**TRY IT**
Reproduce word for word, from the entries below, the line with "yellow round brick D9", the line with "black round brick H9", and every line between them, and nothing more.

++++ RECORDS FOR THE TASK

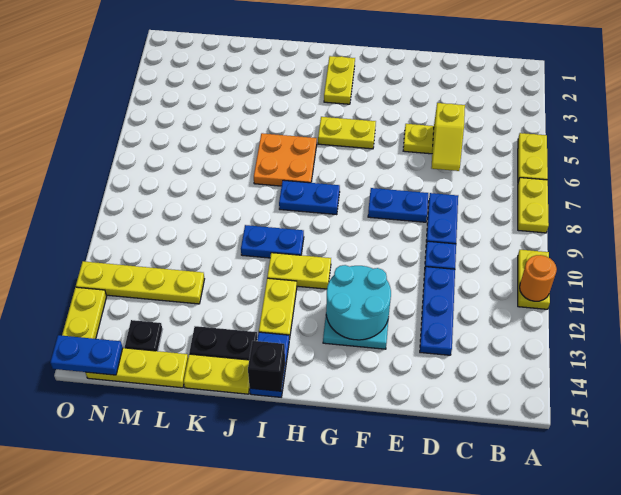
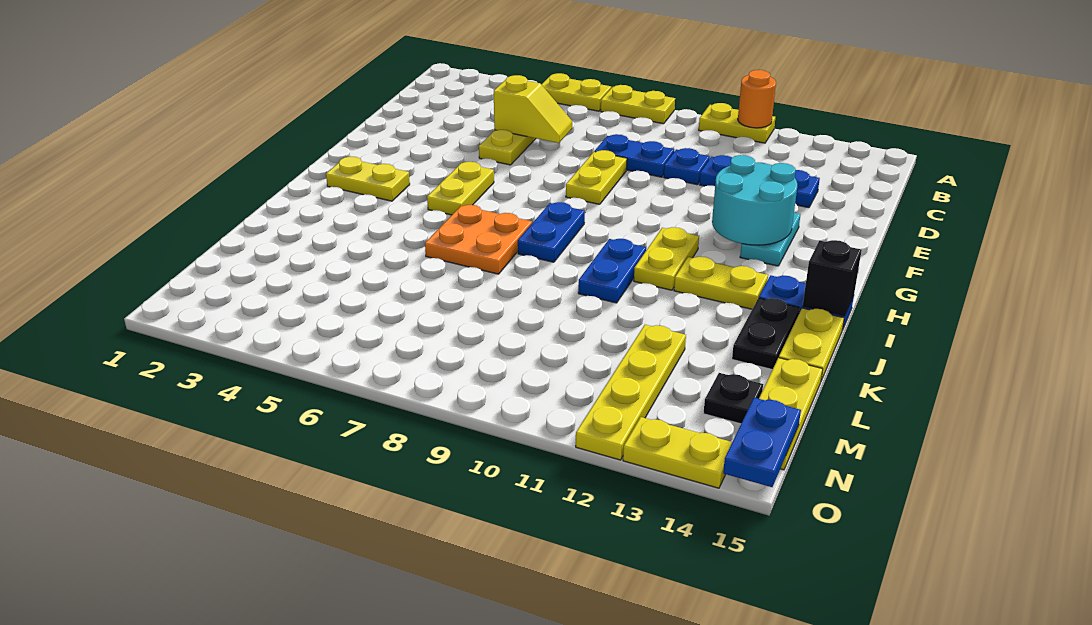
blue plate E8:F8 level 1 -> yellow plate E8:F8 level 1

++++++++
++++ RECORDS FOR THE TASK

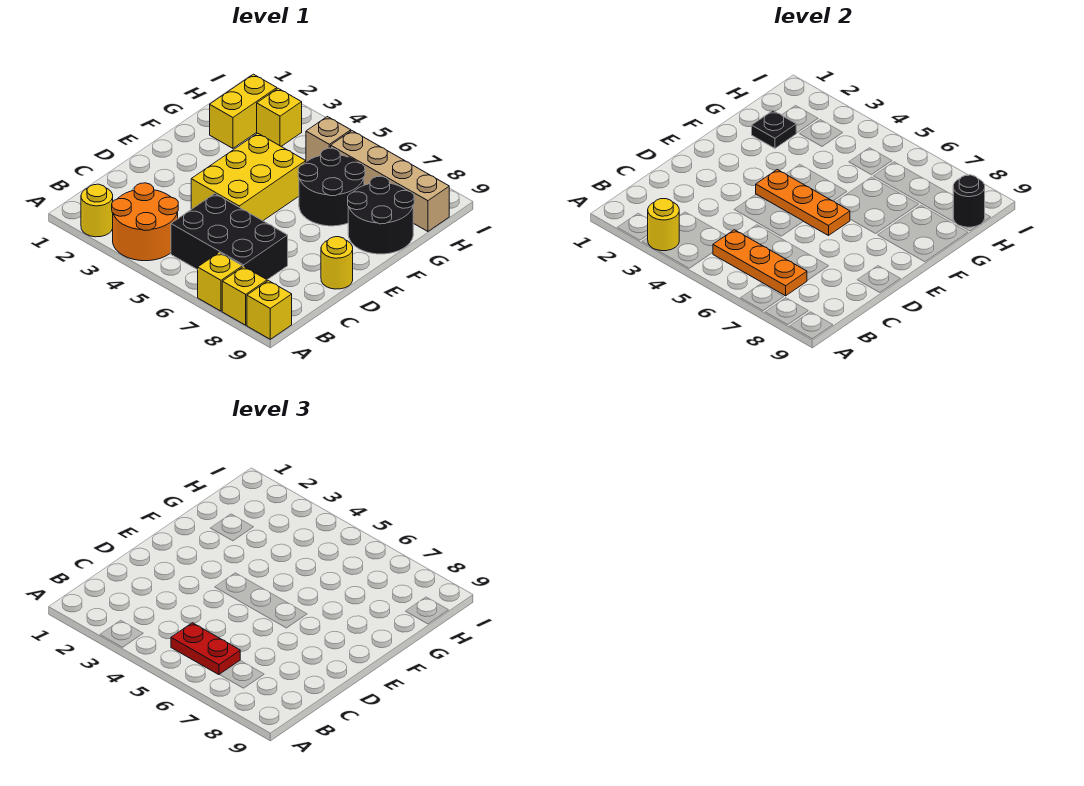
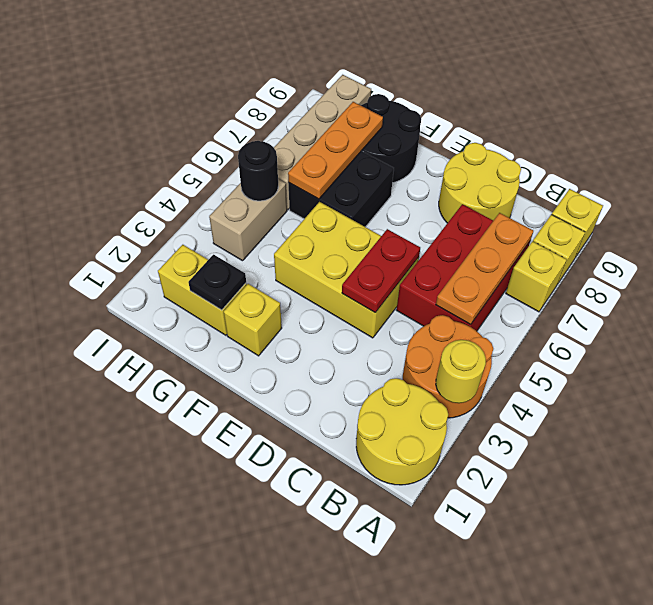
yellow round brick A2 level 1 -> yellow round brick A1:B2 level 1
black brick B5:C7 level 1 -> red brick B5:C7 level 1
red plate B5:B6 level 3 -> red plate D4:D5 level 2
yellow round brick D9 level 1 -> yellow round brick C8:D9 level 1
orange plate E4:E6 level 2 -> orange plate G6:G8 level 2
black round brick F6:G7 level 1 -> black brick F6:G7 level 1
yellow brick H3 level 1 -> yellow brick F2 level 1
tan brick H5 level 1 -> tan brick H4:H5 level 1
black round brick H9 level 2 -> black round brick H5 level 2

++++++++
++++ RECORDS FOR THE TASK

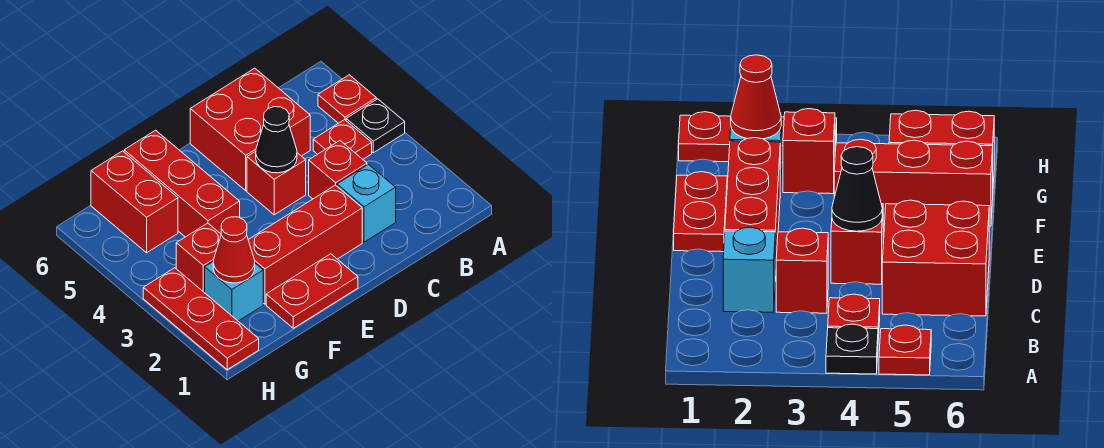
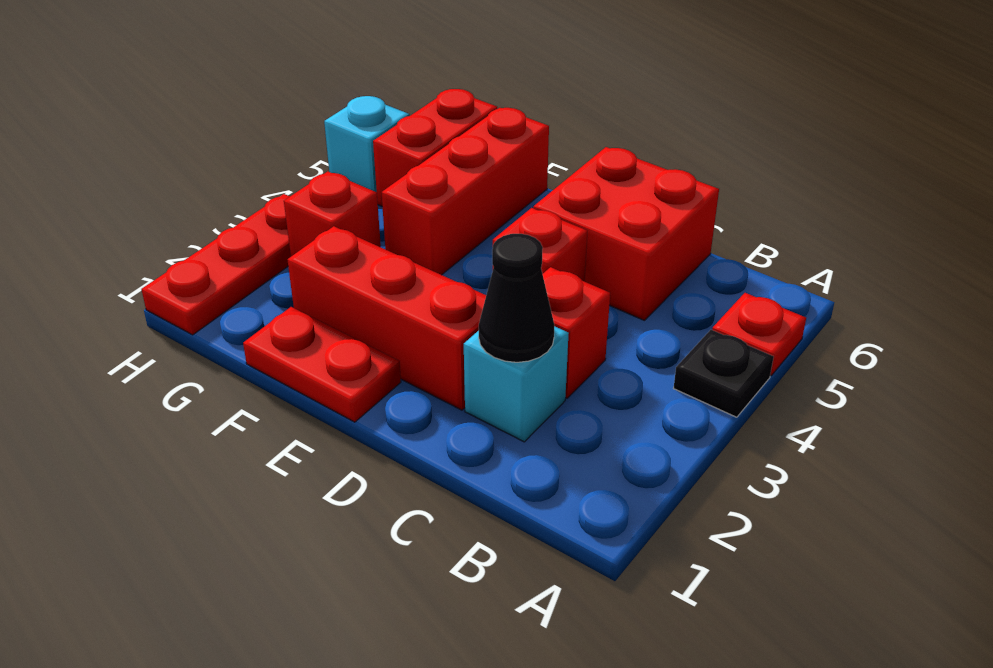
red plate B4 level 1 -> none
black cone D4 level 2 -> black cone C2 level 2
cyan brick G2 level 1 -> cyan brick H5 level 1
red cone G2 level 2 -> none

++++++++

**RESULT**
yellow round brick D9 level 1 -> yellow round brick C8:D9 level 1
orange plate E4:E6 level 2 -> orange plate G6:G8 level 2
black round brick F6:G7 level 1 -> black brick F6:G7 level 1
yellow brick H3 level 1 -> yellow brick F2 level 1
tan brick H5 level 1 -> tan brick H4:H5 level 1
black round brick H9 level 2 -> black round brick H5 level 2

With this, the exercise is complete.